> _EXERCISE AIM_:
Take every line from the entries below that includes the word "brown" and copy it.

> _INPUT MATERIAL_:
'''

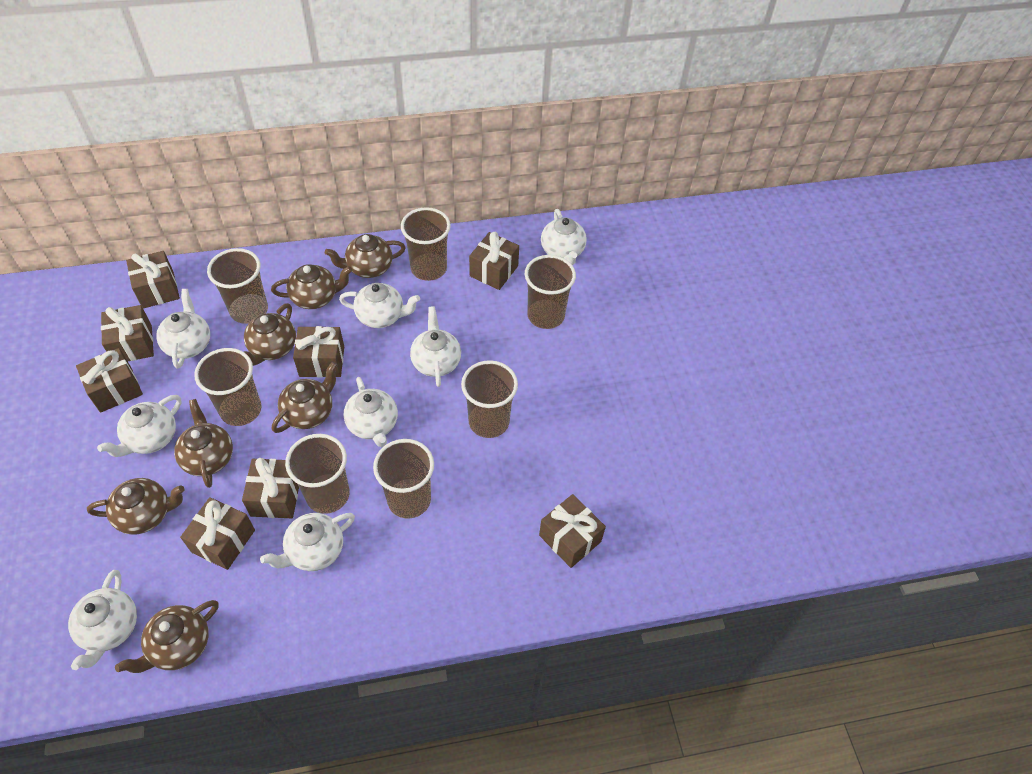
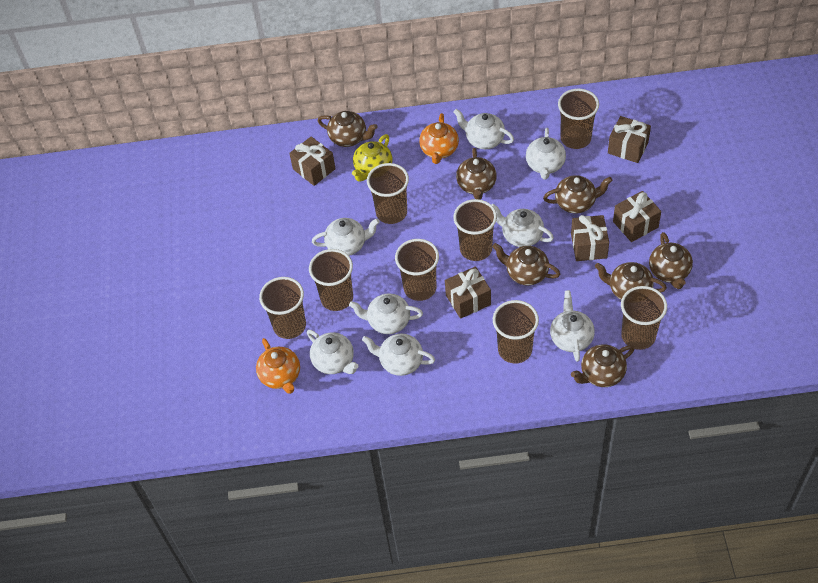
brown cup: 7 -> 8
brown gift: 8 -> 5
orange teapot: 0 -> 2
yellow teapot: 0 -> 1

'''
'''

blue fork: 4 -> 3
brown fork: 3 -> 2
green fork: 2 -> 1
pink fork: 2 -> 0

'''

> _SOLUTION FOR THIS PROBLEM_:
brown cup: 7 -> 8
brown gift: 8 -> 5
brown fork: 3 -> 2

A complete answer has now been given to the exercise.